--- Extracted information Enclosed Below ---
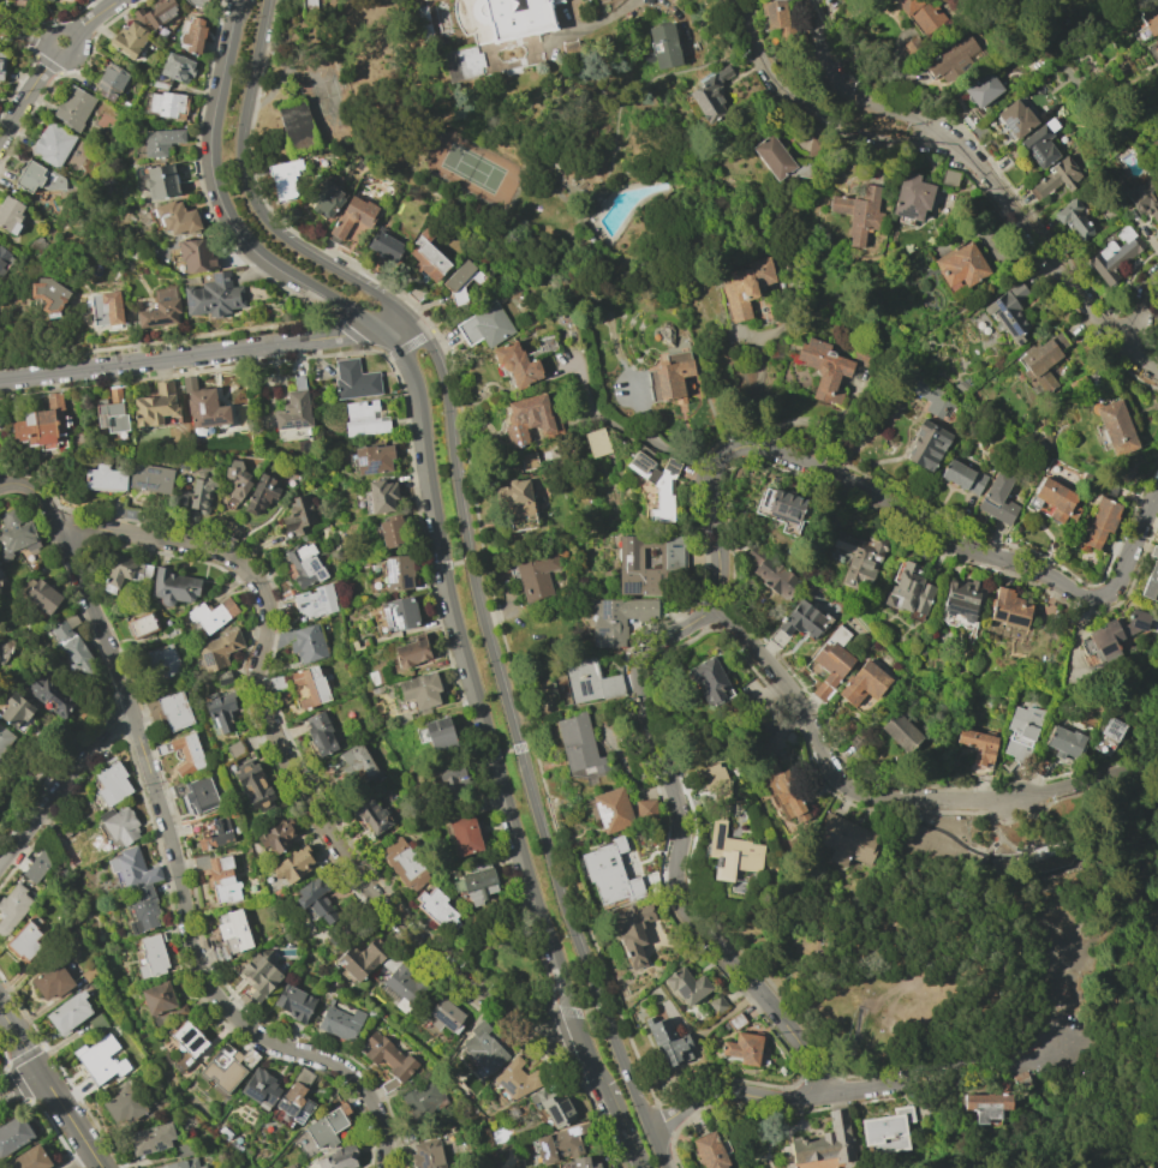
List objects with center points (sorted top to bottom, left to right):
building: (23, 0)
building: (52, 0)
building: (320, 1)
building: (197, 5)
building: (308, 8)
building: (921, 12)
building: (156, 13)
road: (96, 15)
building: (516, 17)
building: (777, 18)
building: (1151, 18)
road: (60, 29)
road: (25, 34)
building: (192, 36)
building: (128, 40)
building: (1155, 42)
building: (664, 45)
building: (912, 47)
building: (950, 57)
building: (1, 60)
building: (463, 64)
building: (176, 67)
road: (279, 80)
building: (110, 81)
building: (982, 88)
building: (710, 94)
road: (25, 96)
road: (866, 99)
building: (165, 104)
building: (73, 107)
road: (814, 115)
building: (1015, 118)
building: (295, 124)
building: (160, 141)
building: (1040, 143)
building: (53, 144)
building: (777, 159)
park: (474, 167)
building: (38, 177)
building: (950, 177)
building: (1056, 177)
building: (285, 179)
building: (160, 181)
building: (911, 197)
building: (325, 198)
building: (1145, 203)
building: (859, 213)
building: (9, 214)
building: (352, 216)
building: (176, 217)
building: (1073, 218)
building: (384, 246)
building: (195, 254)
building: (1114, 254)
building: (3, 255)
building: (427, 256)
building: (960, 265)
road: (1030, 266)
road: (1057, 268)
building: (1, 270)
building: (460, 281)
building: (745, 287)
building: (48, 295)
building: (213, 295)
building: (105, 308)
building: (160, 308)
road: (1143, 310)
building: (1009, 312)
road: (393, 322)
building: (485, 325)
road: (191, 356)
building: (1042, 360)
road: (897, 361)
building: (516, 363)
building: (833, 366)
building: (669, 376)
building: (354, 379)
building: (934, 397)
building: (155, 405)
building: (203, 405)
building: (293, 407)
building: (111, 412)
building: (364, 418)
building: (530, 418)
building: (43, 425)
building: (1114, 426)
building: (596, 442)
building: (926, 445)
building: (373, 457)
building: (528, 461)
building: (183, 463)
building: (104, 477)
building: (963, 477)
building: (151, 478)
building: (656, 482)
building: (235, 483)
building: (261, 493)
road: (434, 494)
building: (381, 496)
building: (199, 497)
building: (998, 499)
building: (1056, 500)
building: (514, 501)
building: (781, 508)
building: (299, 513)
building: (1101, 522)
road: (665, 523)
building: (391, 531)
building: (14, 533)
road: (550, 537)
building: (32, 545)
road: (718, 550)
road: (467, 551)
building: (1154, 551)
building: (858, 557)
building: (648, 562)
building: (304, 565)
building: (122, 571)
building: (397, 572)
building: (773, 573)
building: (534, 576)
building: (1151, 583)
building: (172, 587)
building: (909, 591)
building: (43, 595)
building: (315, 601)
building: (960, 603)
building: (399, 613)
building: (1007, 613)
building: (210, 614)
building: (618, 619)
building: (803, 620)
building: (141, 624)
building: (64, 627)
building: (171, 632)
building: (1114, 634)
building: (307, 643)
building: (218, 649)
building: (411, 651)
building: (77, 653)
building: (831, 660)
building: (161, 661)
building: (223, 677)
building: (708, 680)
building: (590, 682)
building: (276, 683)
building: (863, 683)
building: (310, 686)
building: (421, 692)
building: (52, 695)
building: (220, 708)
building: (175, 711)
building: (16, 712)
building: (900, 731)
building: (1021, 732)
building: (319, 733)
building: (437, 734)
building: (1108, 736)
building: (4, 738)
road: (277, 741)
building: (1064, 742)
building: (579, 744)
building: (977, 745)
building: (235, 749)
building: (183, 753)
building: (356, 761)
building: (711, 775)
building: (452, 779)
building: (112, 782)
building: (253, 785)
road: (63, 786)
building: (200, 794)
building: (790, 795)
road: (890, 798)
road: (1150, 798)
building: (612, 808)
building: (645, 809)
road: (1135, 813)
building: (372, 815)
road: (1146, 815)
road: (1119, 821)
building: (120, 825)
road: (997, 831)
building: (464, 834)
building: (216, 835)
building: (277, 836)
building: (846, 841)
road: (1019, 845)
road: (1072, 846)
building: (731, 853)
road: (981, 859)
building: (405, 864)
road: (1132, 864)
building: (38, 865)
building: (293, 865)
road: (1112, 865)
building: (133, 868)
building: (609, 872)
road: (1096, 872)
building: (219, 876)
road: (1037, 882)
road: (180, 883)
building: (477, 883)
road: (1066, 886)
road: (1145, 886)
road: (989, 888)
building: (316, 897)
road: (900, 898)
road: (1147, 898)
building: (12, 907)
building: (142, 909)
building: (436, 910)
road: (1019, 933)
building: (231, 934)
building: (634, 934)
road: (985, 934)
building: (25, 939)
road: (1034, 939)
road: (1154, 940)
park: (992, 949)
road: (1051, 952)
building: (152, 955)
park: (506, 956)
building: (361, 958)
building: (260, 974)
building: (51, 981)
building: (401, 984)
building: (685, 985)
road: (1142, 995)
building: (160, 1002)
building: (294, 1003)
building: (716, 1004)
road: (1055, 1004)
building: (68, 1013)
building: (446, 1015)
building: (735, 1020)
building: (340, 1022)
building: (97, 1023)
road: (863, 1026)
road: (1121, 1035)
building: (187, 1038)
road: (20, 1039)
building: (667, 1041)
parking lot: (1063, 1042)
road: (1045, 1046)
building: (484, 1047)
building: (743, 1048)
building: (249, 1057)
building: (100, 1059)
building: (388, 1059)
road: (1087, 1064)
road: (987, 1067)
building: (223, 1069)
road: (940, 1069)
building: (517, 1078)
building: (1021, 1082)
road: (20, 1084)
building: (260, 1086)
road: (865, 1088)
road: (729, 1091)
building: (295, 1098)
building: (422, 1098)
road: (615, 1103)
building: (987, 1104)
building: (128, 1105)
building: (553, 1105)
road: (1088, 1117)
road: (72, 1119)
building: (327, 1126)
building: (887, 1130)
building: (13, 1135)
building: (406, 1136)
building: (151, 1138)
building: (826, 1141)
building: (560, 1143)
building: (184, 1148)
building: (709, 1150)
building: (427, 1154)
road: (639, 1157)
building: (337, 1158)
building: (31, 1159)
building: (582, 1163)
building: (184, 1164)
--- End of Enclosed Extracted information ---
Print out the entries once more, unchanged. No pictures.

* Written response
List objects with center points (sorted top to bottom, left to right):
building: (23, 0)
building: (52, 0)
building: (320, 1)
building: (197, 5)
building: (308, 8)
building: (921, 12)
building: (156, 13)
road: (96, 15)
building: (516, 17)
building: (777, 18)
building: (1151, 18)
road: (60, 29)
road: (25, 34)
building: (192, 36)
building: (128, 40)
building: (1155, 42)
building: (664, 45)
building: (912, 47)
building: (950, 57)
building: (1, 60)
building: (463, 64)
building: (176, 67)
road: (279, 80)
building: (110, 81)
building: (982, 88)
building: (710, 94)
road: (25, 96)
road: (866, 99)
building: (165, 104)
building: (73, 107)
road: (814, 115)
building: (1015, 118)
building: (295, 124)
building: (160, 141)
building: (1040, 143)
building: (53, 144)
building: (777, 159)
park: (474, 167)
building: (38, 177)
building: (950, 177)
building: (1056, 177)
building: (285, 179)
building: (160, 181)
building: (911, 197)
building: (325, 198)
building: (1145, 203)
building: (859, 213)
building: (9, 214)
building: (352, 216)
building: (176, 217)
building: (1073, 218)
building: (384, 246)
building: (195, 254)
building: (1114, 254)
building: (3, 255)
building: (427, 256)
building: (960, 265)
road: (1030, 266)
road: (1057, 268)
building: (1, 270)
building: (460, 281)
building: (745, 287)
building: (48, 295)
building: (213, 295)
building: (105, 308)
building: (160, 308)
road: (1143, 310)
building: (1009, 312)
road: (393, 322)
building: (485, 325)
road: (191, 356)
building: (1042, 360)
road: (897, 361)
building: (516, 363)
building: (833, 366)
building: (669, 376)
building: (354, 379)
building: (934, 397)
building: (155, 405)
building: (203, 405)
building: (293, 407)
building: (111, 412)
building: (364, 418)
building: (530, 418)
building: (43, 425)
building: (1114, 426)
building: (596, 442)
building: (926, 445)
building: (373, 457)
building: (528, 461)
building: (183, 463)
building: (104, 477)
building: (963, 477)
building: (151, 478)
building: (656, 482)
building: (235, 483)
building: (261, 493)
road: (434, 494)
building: (381, 496)
building: (199, 497)
building: (998, 499)
building: (1056, 500)
building: (514, 501)
building: (781, 508)
building: (299, 513)
building: (1101, 522)
road: (665, 523)
building: (391, 531)
building: (14, 533)
road: (550, 537)
building: (32, 545)
road: (718, 550)
road: (467, 551)
building: (1154, 551)
building: (858, 557)
building: (648, 562)
building: (304, 565)
building: (122, 571)
building: (397, 572)
building: (773, 573)
building: (534, 576)
building: (1151, 583)
building: (172, 587)
building: (909, 591)
building: (43, 595)
building: (315, 601)
building: (960, 603)
building: (399, 613)
building: (1007, 613)
building: (210, 614)
building: (618, 619)
building: (803, 620)
building: (141, 624)
building: (64, 627)
building: (171, 632)
building: (1114, 634)
building: (307, 643)
building: (218, 649)
building: (411, 651)
building: (77, 653)
building: (831, 660)
building: (161, 661)
building: (223, 677)
building: (708, 680)
building: (590, 682)
building: (276, 683)
building: (863, 683)
building: (310, 686)
building: (421, 692)
building: (52, 695)
building: (220, 708)
building: (175, 711)
building: (16, 712)
building: (900, 731)
building: (1021, 732)
building: (319, 733)
building: (437, 734)
building: (1108, 736)
building: (4, 738)
road: (277, 741)
building: (1064, 742)
building: (579, 744)
building: (977, 745)
building: (235, 749)
building: (183, 753)
building: (356, 761)
building: (711, 775)
building: (452, 779)
building: (112, 782)
building: (253, 785)
road: (63, 786)
building: (200, 794)
building: (790, 795)
road: (890, 798)
road: (1150, 798)
building: (612, 808)
building: (645, 809)
road: (1135, 813)
building: (372, 815)
road: (1146, 815)
road: (1119, 821)
building: (120, 825)
road: (997, 831)
building: (464, 834)
building: (216, 835)
building: (277, 836)
building: (846, 841)
road: (1019, 845)
road: (1072, 846)
building: (731, 853)
road: (981, 859)
building: (405, 864)
road: (1132, 864)
building: (38, 865)
building: (293, 865)
road: (1112, 865)
building: (133, 868)
building: (609, 872)
road: (1096, 872)
building: (219, 876)
road: (1037, 882)
road: (180, 883)
building: (477, 883)
road: (1066, 886)
road: (1145, 886)
road: (989, 888)
building: (316, 897)
road: (900, 898)
road: (1147, 898)
building: (12, 907)
building: (142, 909)
building: (436, 910)
road: (1019, 933)
building: (231, 934)
building: (634, 934)
road: (985, 934)
building: (25, 939)
road: (1034, 939)
road: (1154, 940)
park: (992, 949)
road: (1051, 952)
building: (152, 955)
park: (506, 956)
building: (361, 958)
building: (260, 974)
building: (51, 981)
building: (401, 984)
building: (685, 985)
road: (1142, 995)
building: (160, 1002)
building: (294, 1003)
building: (716, 1004)
road: (1055, 1004)
building: (68, 1013)
building: (446, 1015)
building: (735, 1020)
building: (340, 1022)
building: (97, 1023)
road: (863, 1026)
road: (1121, 1035)
building: (187, 1038)
road: (20, 1039)
building: (667, 1041)
parking lot: (1063, 1042)
road: (1045, 1046)
building: (484, 1047)
building: (743, 1048)
building: (249, 1057)
building: (100, 1059)
building: (388, 1059)
road: (1087, 1064)
road: (987, 1067)
building: (223, 1069)
road: (940, 1069)
building: (517, 1078)
building: (1021, 1082)
road: (20, 1084)
building: (260, 1086)
road: (865, 1088)
road: (729, 1091)
building: (295, 1098)
building: (422, 1098)
road: (615, 1103)
building: (987, 1104)
building: (128, 1105)
building: (553, 1105)
road: (1088, 1117)
road: (72, 1119)
building: (327, 1126)
building: (887, 1130)
building: (13, 1135)
building: (406, 1136)
building: (151, 1138)
building: (826, 1141)
building: (560, 1143)
building: (184, 1148)
building: (709, 1150)
building: (427, 1154)
road: (639, 1157)
building: (337, 1158)
building: (31, 1159)
building: (582, 1163)
building: (184, 1164)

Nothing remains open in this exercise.